§ Material for this task
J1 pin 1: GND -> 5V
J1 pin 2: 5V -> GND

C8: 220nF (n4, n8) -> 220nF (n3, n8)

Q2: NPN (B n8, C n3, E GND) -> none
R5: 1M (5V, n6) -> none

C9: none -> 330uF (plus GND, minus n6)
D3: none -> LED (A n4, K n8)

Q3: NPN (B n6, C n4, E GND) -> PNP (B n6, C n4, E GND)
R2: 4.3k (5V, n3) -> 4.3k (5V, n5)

...

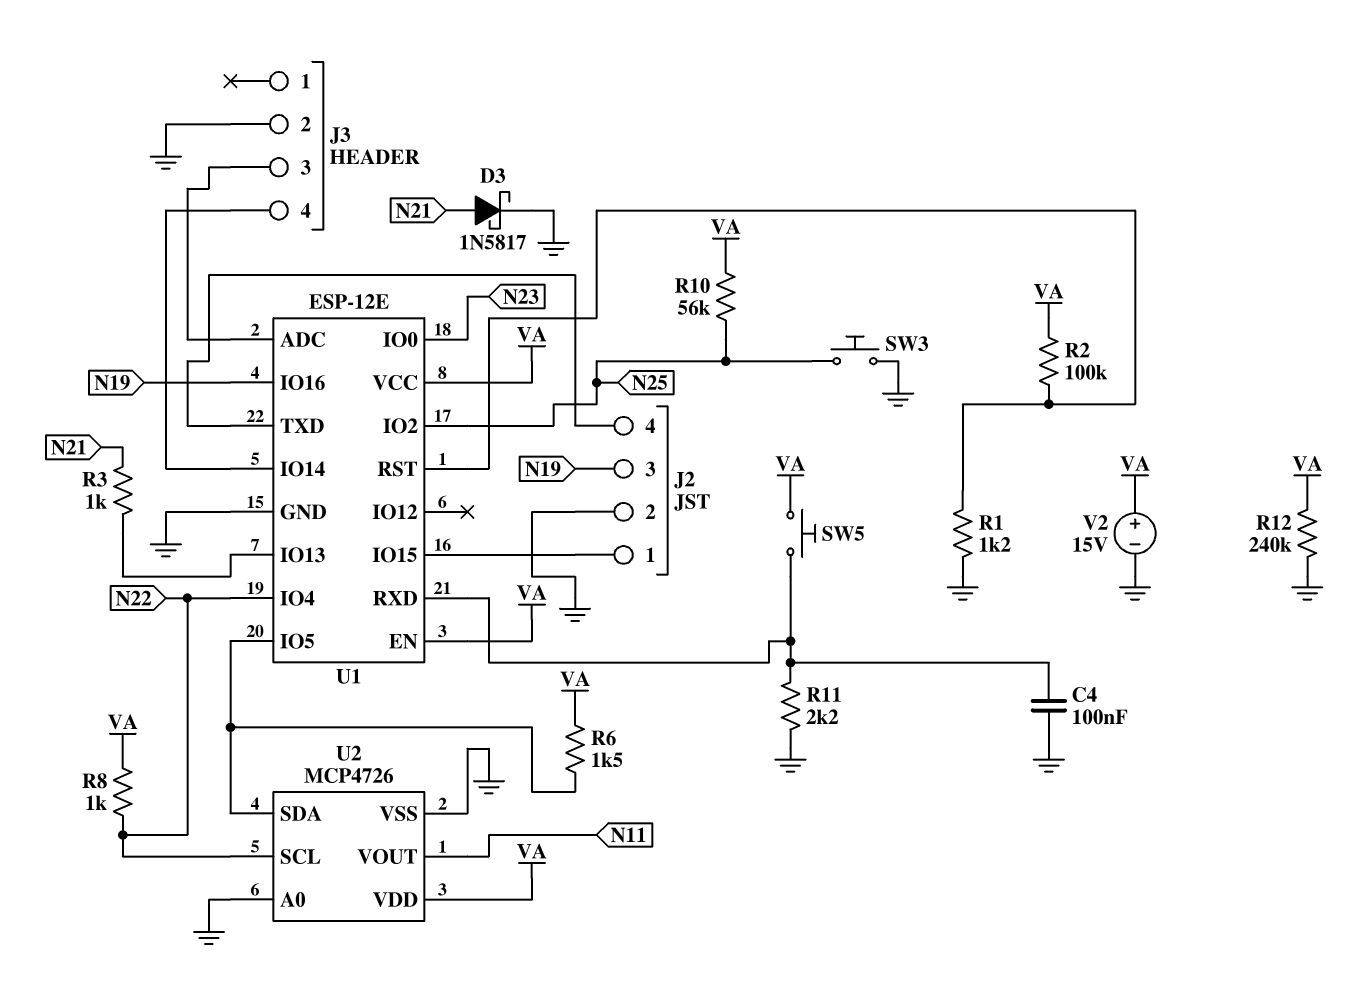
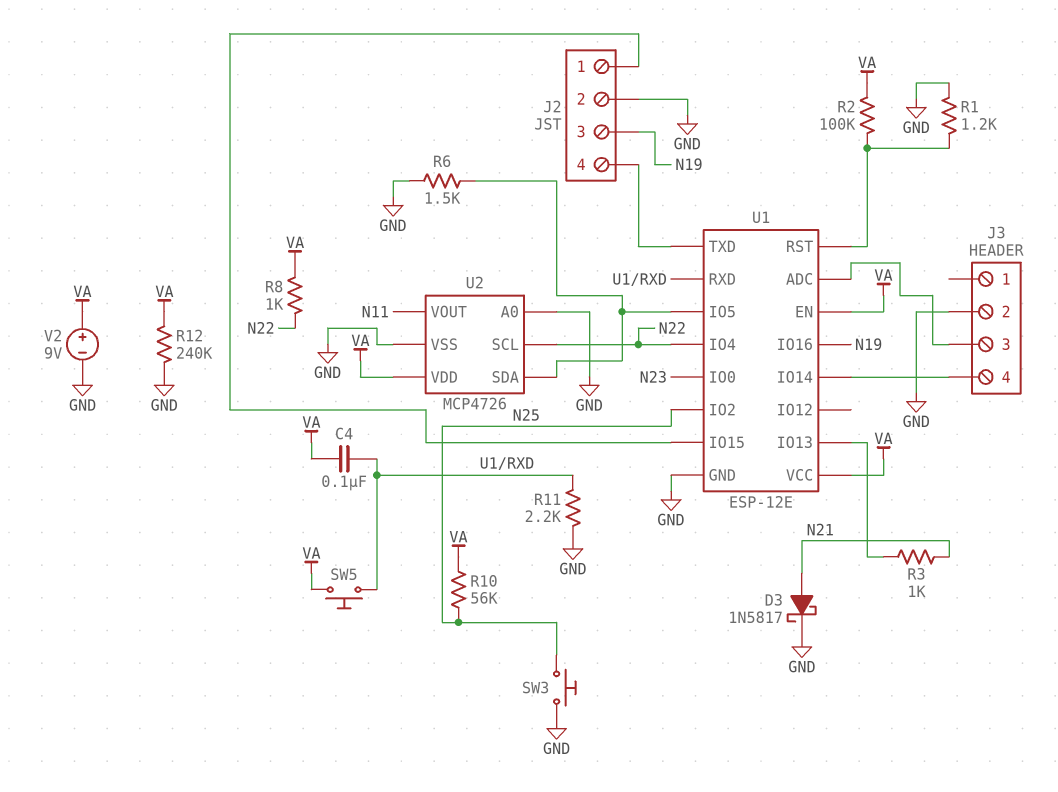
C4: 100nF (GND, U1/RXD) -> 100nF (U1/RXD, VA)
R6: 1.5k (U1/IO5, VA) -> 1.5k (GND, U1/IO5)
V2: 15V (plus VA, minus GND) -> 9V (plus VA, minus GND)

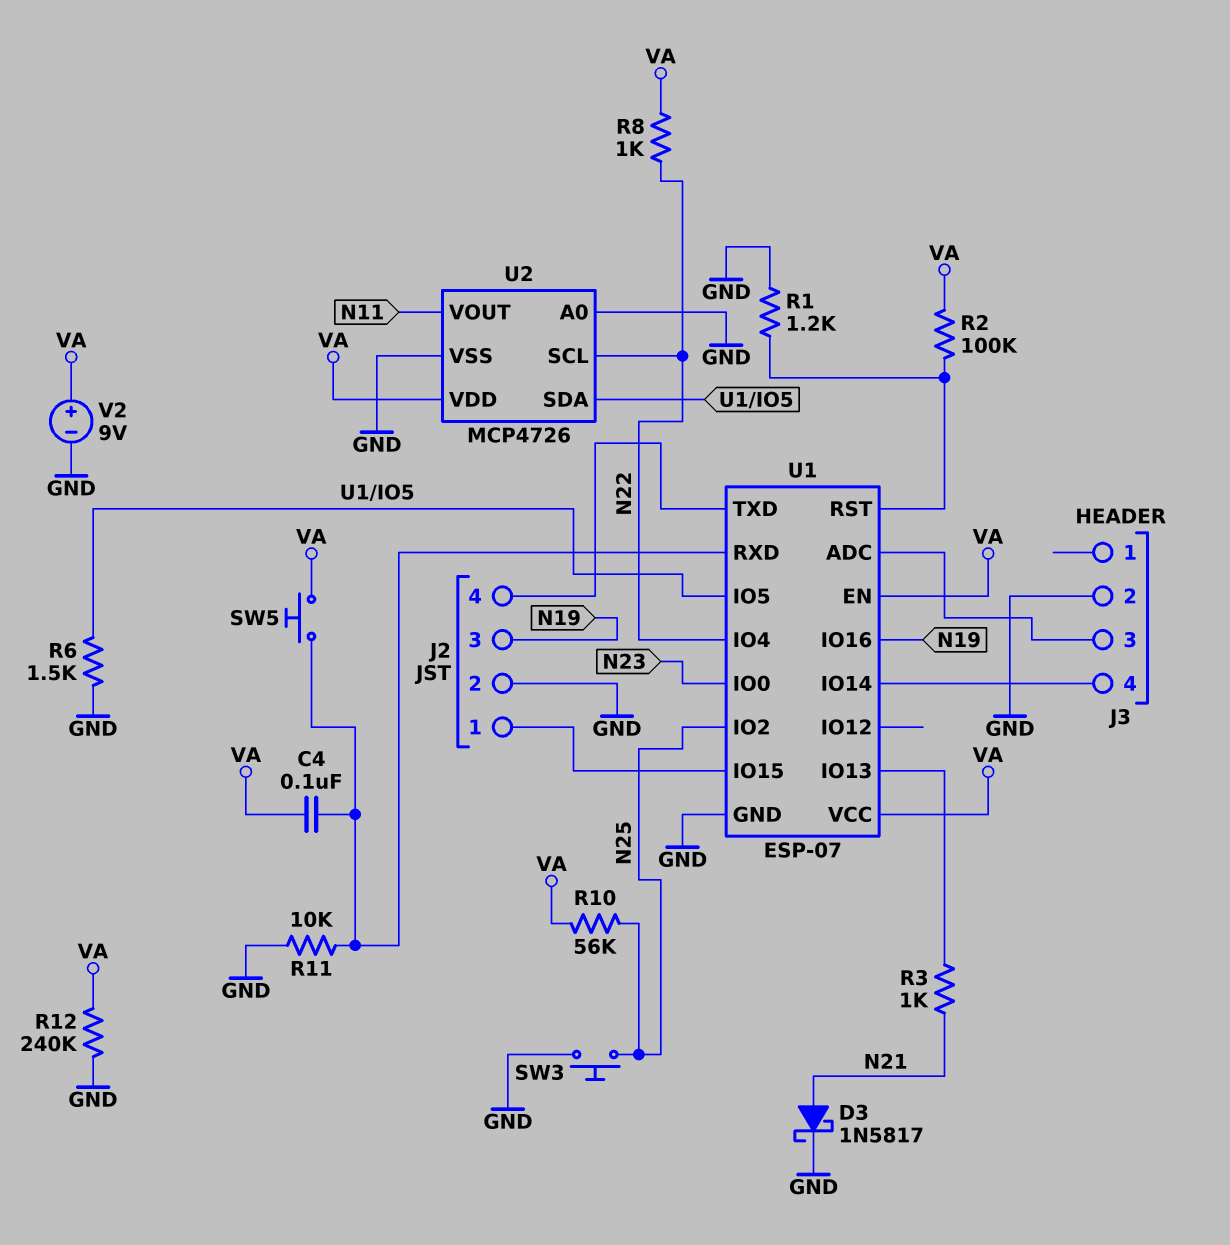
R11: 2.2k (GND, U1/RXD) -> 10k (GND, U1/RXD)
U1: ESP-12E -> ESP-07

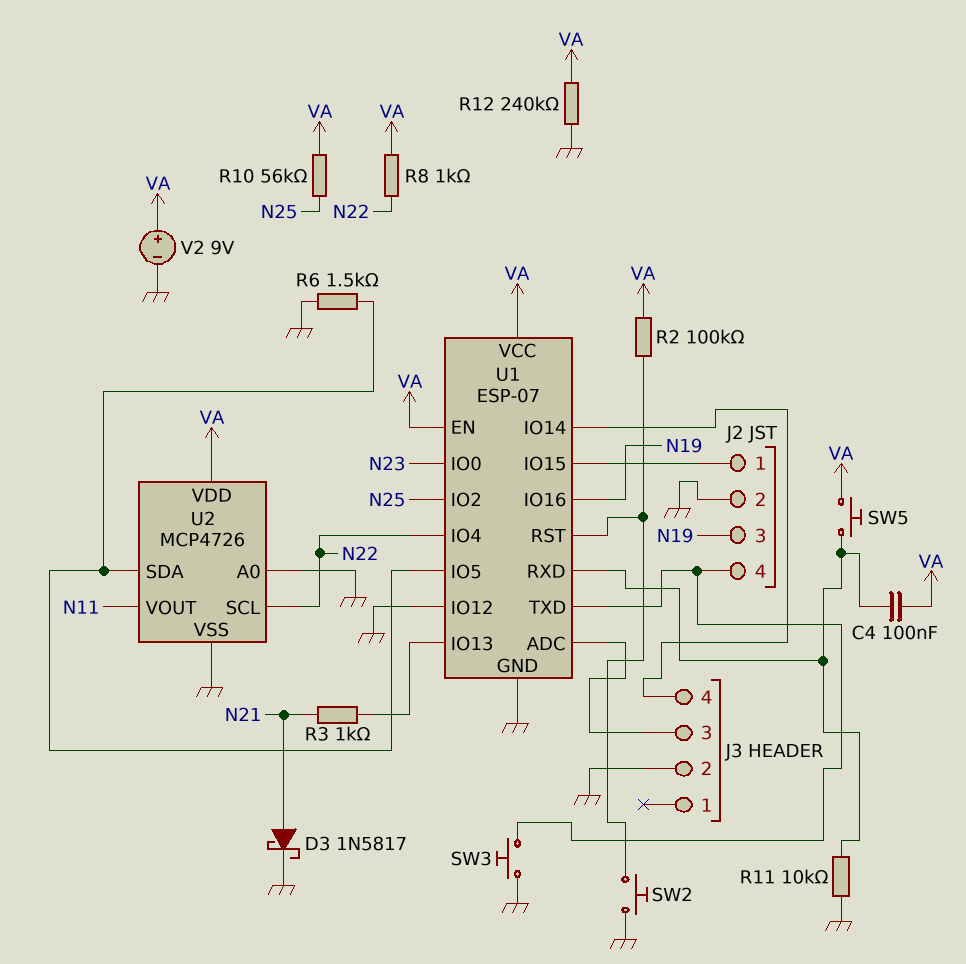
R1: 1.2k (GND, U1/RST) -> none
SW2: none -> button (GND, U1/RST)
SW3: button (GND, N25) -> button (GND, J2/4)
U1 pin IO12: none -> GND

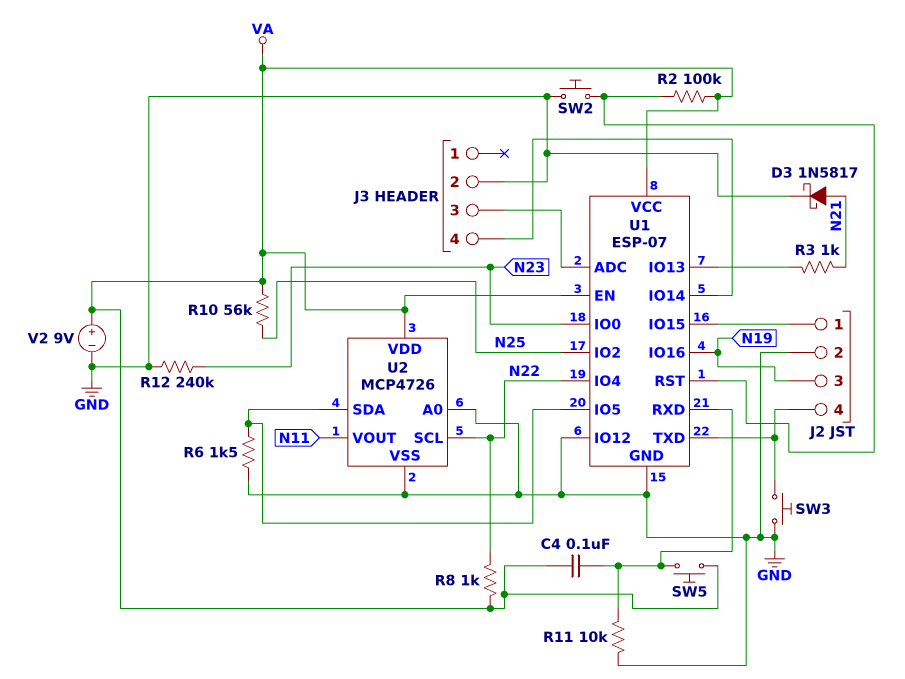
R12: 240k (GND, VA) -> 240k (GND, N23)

§ Exercise details
The task calls for every line of the material that contains the string "plus".

§ Output
C9: none -> 330uF (plus GND, minus n6)
V2: 15V (plus VA, minus GND) -> 9V (plus VA, minus GND)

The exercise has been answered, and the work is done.